▸ **Problem**
Using the listing below, give the number of lines where "test" appears, and nothing else.

▸ **Extracted material**
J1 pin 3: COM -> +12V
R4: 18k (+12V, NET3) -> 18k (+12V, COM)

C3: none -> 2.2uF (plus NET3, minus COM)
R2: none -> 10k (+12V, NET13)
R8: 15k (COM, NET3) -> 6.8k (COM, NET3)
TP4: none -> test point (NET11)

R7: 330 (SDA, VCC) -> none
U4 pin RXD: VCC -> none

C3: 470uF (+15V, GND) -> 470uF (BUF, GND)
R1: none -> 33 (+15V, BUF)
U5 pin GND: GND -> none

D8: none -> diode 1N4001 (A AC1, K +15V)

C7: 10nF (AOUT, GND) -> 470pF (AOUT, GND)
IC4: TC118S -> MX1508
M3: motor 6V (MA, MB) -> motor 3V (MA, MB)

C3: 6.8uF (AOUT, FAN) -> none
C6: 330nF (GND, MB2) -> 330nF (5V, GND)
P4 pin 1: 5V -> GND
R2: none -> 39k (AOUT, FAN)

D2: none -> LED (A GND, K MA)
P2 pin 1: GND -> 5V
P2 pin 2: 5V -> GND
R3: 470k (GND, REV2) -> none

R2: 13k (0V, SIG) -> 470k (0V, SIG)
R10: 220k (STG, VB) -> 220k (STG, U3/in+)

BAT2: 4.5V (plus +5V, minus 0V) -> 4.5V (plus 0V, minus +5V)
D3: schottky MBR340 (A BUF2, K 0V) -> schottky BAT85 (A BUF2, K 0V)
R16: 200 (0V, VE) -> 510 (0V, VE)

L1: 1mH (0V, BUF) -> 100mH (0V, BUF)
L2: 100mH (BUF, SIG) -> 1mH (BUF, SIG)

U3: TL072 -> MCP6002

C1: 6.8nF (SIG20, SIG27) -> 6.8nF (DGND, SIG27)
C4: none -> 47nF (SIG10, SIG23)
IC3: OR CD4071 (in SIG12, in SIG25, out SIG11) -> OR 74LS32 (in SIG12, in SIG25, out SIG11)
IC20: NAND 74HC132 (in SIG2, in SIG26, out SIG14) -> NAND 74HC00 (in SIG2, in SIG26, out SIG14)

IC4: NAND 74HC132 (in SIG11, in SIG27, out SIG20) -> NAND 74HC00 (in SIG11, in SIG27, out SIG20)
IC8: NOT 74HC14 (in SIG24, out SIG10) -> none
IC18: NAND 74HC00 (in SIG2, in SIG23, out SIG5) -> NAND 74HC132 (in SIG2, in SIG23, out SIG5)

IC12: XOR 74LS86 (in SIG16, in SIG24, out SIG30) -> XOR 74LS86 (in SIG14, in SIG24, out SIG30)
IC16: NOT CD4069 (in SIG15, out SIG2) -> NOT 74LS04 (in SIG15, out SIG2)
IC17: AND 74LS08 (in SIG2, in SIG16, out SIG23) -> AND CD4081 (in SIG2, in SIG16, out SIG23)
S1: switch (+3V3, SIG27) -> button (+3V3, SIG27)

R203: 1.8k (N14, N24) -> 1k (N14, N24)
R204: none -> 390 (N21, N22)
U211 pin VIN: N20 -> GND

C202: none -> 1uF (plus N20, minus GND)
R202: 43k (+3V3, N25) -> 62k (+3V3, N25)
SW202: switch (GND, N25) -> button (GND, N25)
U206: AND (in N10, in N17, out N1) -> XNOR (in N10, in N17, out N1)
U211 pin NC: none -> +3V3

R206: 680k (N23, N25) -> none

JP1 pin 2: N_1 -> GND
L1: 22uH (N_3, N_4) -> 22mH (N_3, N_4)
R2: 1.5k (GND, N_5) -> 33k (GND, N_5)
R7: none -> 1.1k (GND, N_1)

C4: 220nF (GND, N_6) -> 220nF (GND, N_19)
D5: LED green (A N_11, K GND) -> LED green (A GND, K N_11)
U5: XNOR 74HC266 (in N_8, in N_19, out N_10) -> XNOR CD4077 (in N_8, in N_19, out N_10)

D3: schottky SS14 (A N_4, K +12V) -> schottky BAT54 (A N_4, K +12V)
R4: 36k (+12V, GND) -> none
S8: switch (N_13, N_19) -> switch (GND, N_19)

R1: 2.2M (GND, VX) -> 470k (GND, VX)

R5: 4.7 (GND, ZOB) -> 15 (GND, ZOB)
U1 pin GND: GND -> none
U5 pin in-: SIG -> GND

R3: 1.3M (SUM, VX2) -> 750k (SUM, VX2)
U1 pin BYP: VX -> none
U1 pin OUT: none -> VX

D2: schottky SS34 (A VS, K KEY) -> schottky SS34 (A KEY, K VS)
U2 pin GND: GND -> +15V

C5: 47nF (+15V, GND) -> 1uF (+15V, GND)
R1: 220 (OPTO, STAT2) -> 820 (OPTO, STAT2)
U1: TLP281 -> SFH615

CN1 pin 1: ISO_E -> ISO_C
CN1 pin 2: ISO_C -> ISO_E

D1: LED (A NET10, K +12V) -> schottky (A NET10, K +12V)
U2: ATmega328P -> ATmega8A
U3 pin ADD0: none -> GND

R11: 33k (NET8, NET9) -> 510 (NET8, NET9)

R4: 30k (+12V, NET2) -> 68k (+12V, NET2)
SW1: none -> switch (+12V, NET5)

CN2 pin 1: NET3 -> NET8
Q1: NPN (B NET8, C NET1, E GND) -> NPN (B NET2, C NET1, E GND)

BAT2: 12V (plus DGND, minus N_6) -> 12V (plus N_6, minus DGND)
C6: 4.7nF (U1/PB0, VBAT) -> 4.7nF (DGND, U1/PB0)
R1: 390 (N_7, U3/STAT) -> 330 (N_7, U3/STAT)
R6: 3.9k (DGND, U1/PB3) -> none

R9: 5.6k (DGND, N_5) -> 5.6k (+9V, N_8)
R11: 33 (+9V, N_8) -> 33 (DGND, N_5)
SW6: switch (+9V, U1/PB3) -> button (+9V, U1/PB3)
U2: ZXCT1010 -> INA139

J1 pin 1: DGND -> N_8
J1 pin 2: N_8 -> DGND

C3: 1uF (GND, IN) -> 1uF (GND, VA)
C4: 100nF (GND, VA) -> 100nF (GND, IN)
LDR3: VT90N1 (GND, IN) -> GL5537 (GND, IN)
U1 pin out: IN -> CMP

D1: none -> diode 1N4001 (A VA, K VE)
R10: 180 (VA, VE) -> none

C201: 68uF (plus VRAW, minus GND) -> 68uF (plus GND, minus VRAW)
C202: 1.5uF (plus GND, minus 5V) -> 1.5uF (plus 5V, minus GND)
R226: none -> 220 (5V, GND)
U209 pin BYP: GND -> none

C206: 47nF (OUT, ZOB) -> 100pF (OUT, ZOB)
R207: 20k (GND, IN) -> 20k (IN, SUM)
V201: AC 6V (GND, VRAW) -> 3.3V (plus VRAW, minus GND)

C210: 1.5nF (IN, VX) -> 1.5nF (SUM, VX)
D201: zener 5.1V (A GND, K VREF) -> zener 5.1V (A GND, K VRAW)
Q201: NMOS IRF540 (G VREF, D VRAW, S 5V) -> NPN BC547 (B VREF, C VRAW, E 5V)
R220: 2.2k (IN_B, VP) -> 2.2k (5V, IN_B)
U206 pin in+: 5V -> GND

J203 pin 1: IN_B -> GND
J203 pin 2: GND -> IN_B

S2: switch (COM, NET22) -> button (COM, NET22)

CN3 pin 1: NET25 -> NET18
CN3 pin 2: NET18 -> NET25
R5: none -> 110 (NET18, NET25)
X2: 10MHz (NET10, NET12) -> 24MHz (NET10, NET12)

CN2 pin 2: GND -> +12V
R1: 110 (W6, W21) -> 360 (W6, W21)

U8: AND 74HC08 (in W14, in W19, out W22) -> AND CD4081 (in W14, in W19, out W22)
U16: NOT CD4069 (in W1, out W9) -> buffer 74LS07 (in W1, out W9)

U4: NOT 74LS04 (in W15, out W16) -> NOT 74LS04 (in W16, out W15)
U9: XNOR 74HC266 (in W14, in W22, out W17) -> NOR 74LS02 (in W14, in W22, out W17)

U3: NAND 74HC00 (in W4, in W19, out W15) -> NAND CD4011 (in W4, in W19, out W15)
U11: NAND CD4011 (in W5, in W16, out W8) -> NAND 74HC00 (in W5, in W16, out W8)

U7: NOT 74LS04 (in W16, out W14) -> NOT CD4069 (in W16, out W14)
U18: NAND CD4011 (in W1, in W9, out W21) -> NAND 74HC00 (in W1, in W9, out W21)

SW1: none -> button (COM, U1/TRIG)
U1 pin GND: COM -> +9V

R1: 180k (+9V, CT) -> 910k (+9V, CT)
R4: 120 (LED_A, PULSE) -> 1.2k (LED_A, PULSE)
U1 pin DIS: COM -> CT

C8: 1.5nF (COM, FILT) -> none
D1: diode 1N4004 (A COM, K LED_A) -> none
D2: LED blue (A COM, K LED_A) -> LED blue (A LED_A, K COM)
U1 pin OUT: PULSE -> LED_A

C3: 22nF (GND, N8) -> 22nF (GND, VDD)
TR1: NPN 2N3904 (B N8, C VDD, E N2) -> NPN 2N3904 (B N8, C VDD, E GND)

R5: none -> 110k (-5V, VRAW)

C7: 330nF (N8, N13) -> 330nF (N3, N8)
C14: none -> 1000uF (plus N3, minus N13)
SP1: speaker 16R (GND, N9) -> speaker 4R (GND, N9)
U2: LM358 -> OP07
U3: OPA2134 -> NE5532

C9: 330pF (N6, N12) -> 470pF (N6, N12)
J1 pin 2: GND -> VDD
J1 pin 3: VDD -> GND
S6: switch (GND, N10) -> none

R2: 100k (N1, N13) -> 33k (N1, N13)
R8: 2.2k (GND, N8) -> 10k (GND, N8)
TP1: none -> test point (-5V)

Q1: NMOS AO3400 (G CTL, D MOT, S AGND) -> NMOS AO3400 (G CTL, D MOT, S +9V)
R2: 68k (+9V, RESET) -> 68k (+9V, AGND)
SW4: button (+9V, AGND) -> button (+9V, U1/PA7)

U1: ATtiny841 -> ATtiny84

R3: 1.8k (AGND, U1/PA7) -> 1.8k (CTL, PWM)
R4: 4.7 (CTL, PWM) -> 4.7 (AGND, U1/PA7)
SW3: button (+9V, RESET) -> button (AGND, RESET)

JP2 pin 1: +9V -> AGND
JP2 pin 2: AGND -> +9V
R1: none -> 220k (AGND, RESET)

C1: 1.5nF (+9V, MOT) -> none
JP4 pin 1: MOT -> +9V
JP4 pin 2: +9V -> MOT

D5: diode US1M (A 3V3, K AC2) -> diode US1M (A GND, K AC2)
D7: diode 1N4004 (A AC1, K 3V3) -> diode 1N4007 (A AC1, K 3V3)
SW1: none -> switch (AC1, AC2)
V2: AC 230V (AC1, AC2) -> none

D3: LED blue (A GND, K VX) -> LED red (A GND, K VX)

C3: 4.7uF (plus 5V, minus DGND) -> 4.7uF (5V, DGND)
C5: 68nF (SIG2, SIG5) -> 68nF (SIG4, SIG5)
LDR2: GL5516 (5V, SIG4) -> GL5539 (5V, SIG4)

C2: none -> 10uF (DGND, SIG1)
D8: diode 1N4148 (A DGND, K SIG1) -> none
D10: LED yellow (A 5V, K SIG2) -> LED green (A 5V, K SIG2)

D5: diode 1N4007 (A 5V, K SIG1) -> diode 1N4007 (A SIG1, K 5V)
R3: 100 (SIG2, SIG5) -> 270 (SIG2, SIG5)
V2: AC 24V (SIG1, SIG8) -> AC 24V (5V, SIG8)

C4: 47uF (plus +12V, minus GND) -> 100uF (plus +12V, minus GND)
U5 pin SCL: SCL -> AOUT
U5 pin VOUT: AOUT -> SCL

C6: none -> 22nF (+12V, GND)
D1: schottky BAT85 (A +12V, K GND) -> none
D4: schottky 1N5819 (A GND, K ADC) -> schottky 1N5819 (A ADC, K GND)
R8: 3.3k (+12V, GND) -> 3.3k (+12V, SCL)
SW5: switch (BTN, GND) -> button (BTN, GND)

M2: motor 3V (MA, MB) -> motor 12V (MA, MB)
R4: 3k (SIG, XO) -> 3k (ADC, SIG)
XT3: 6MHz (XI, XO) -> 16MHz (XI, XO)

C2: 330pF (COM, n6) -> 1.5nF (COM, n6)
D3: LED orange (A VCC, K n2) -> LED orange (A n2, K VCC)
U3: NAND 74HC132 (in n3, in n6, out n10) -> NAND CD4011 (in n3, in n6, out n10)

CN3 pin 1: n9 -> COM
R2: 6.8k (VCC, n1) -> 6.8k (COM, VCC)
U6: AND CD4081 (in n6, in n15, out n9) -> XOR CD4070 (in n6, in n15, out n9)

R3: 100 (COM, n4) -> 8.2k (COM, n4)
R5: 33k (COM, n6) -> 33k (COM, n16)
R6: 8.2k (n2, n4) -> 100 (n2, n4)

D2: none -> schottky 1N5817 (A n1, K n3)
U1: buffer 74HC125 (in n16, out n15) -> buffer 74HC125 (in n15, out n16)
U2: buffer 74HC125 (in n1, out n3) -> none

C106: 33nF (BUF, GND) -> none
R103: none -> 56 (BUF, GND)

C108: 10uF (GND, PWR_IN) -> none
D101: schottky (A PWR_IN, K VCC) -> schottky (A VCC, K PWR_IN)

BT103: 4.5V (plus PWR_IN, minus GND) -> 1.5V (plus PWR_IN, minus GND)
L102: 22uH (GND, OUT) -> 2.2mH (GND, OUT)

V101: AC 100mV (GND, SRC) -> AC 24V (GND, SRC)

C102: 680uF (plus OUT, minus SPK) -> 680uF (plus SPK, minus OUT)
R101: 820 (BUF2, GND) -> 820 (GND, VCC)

▸ **Exercise answer**
2